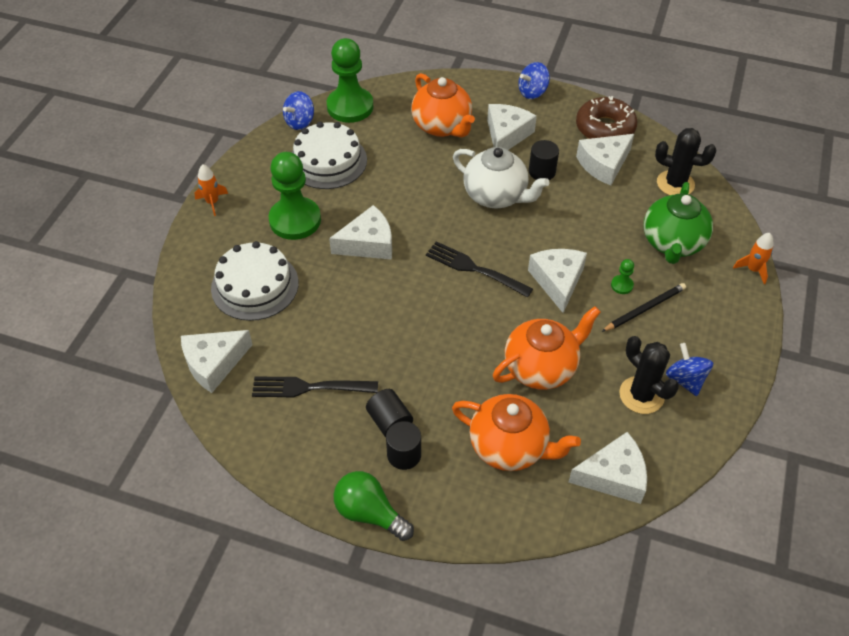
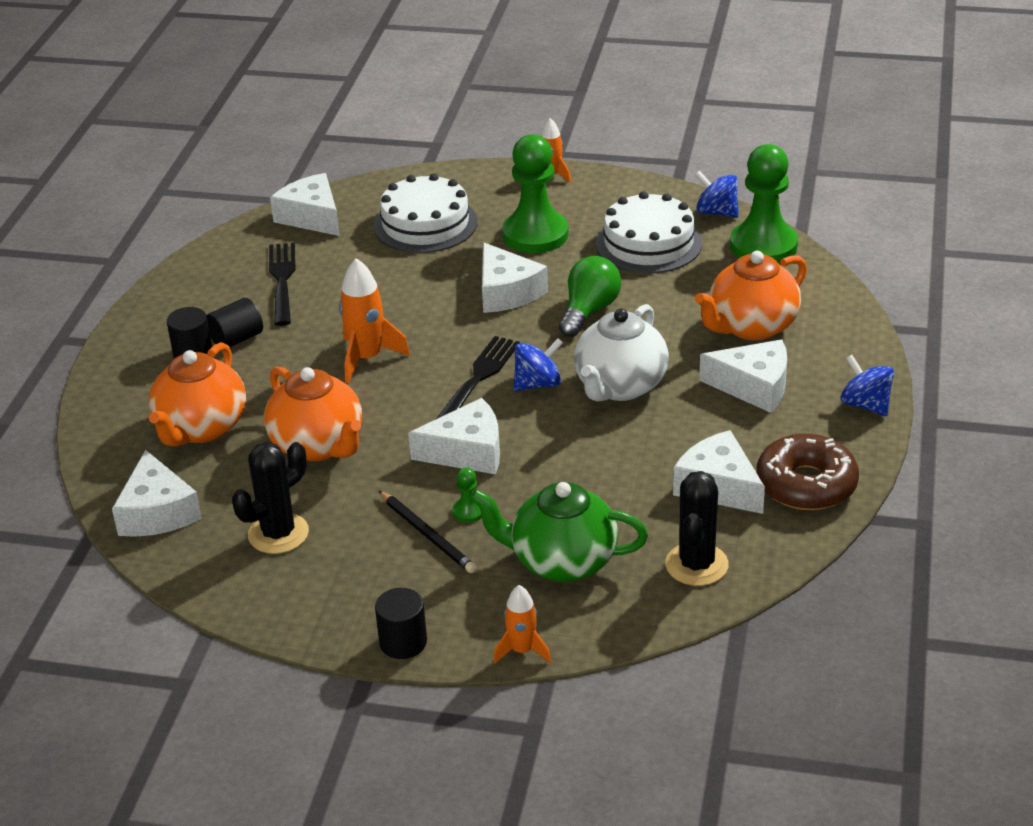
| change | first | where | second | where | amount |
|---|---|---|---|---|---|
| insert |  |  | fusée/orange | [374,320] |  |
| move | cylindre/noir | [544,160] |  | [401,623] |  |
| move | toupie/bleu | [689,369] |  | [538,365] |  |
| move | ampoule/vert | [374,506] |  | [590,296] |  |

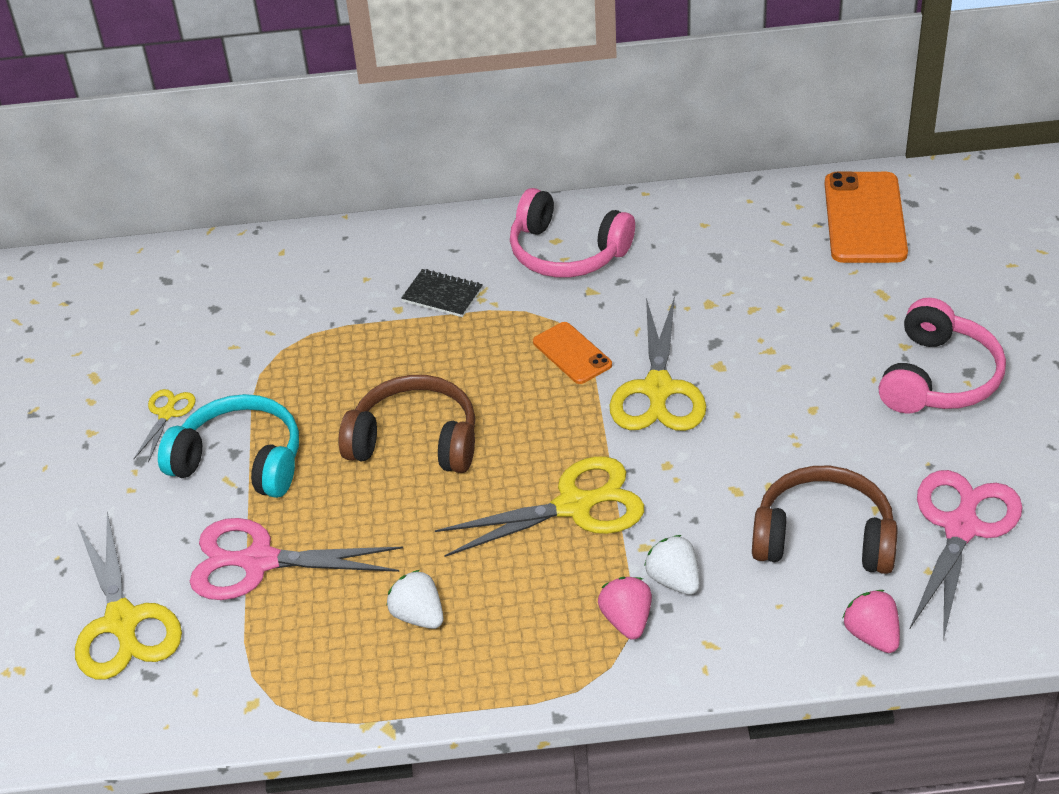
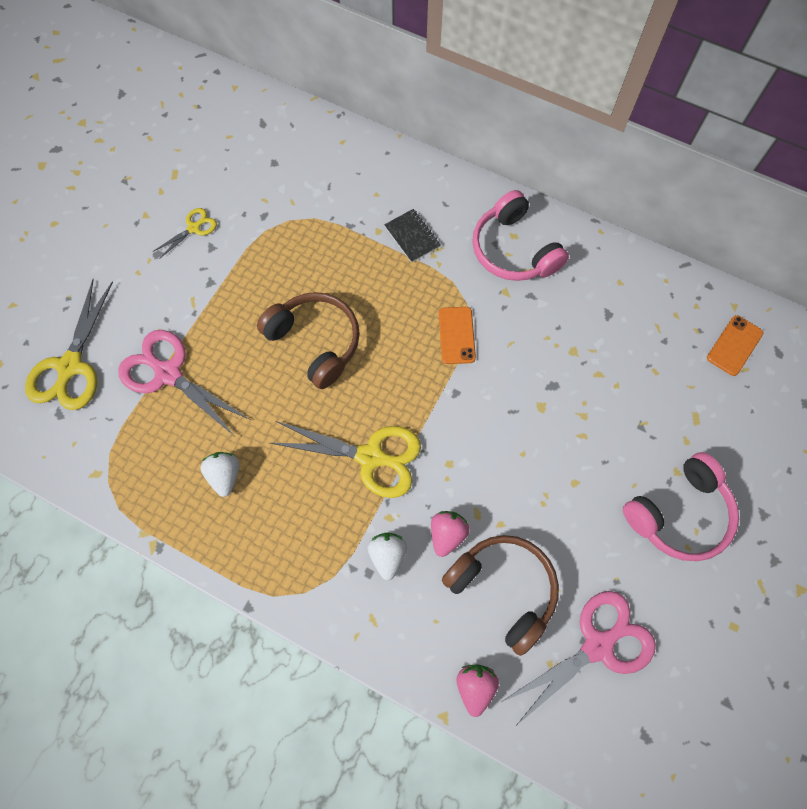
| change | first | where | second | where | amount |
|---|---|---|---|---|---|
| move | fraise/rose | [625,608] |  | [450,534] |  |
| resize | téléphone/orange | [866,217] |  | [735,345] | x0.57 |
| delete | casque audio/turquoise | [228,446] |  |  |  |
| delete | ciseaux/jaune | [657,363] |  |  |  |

---

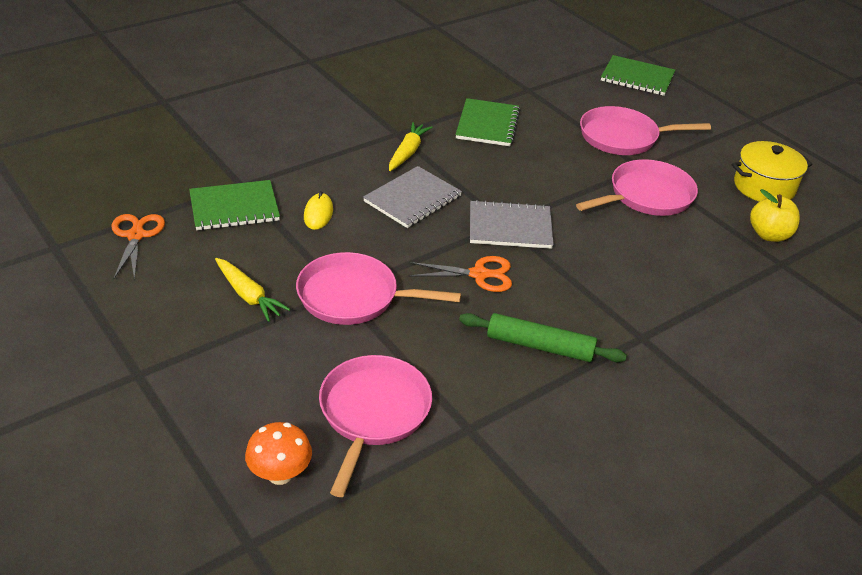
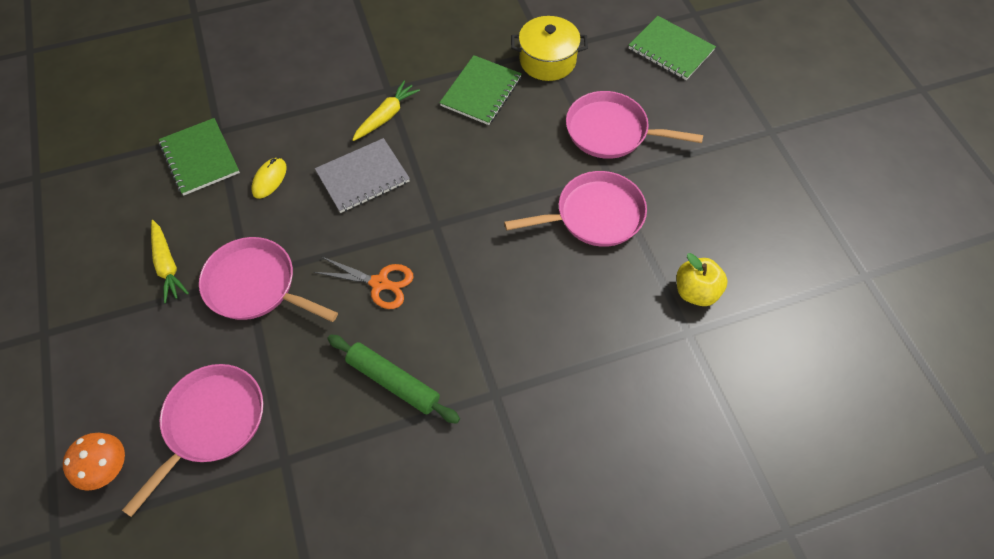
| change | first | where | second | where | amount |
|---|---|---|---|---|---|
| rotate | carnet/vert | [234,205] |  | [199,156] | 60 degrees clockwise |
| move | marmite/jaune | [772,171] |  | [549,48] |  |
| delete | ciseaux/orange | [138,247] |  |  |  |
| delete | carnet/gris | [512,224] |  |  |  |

Requirement: From the records above, retype only the lines starting at the line that contains "move | cylindre/noir" and ending at the line that contains "move | toupie/bleu", both included.

Response to the exercise:
| move | cylindre/noir | [544,160] |  | [401,623] |  |
| move | toupie/bleu | [689,369] |  | [538,365] |  |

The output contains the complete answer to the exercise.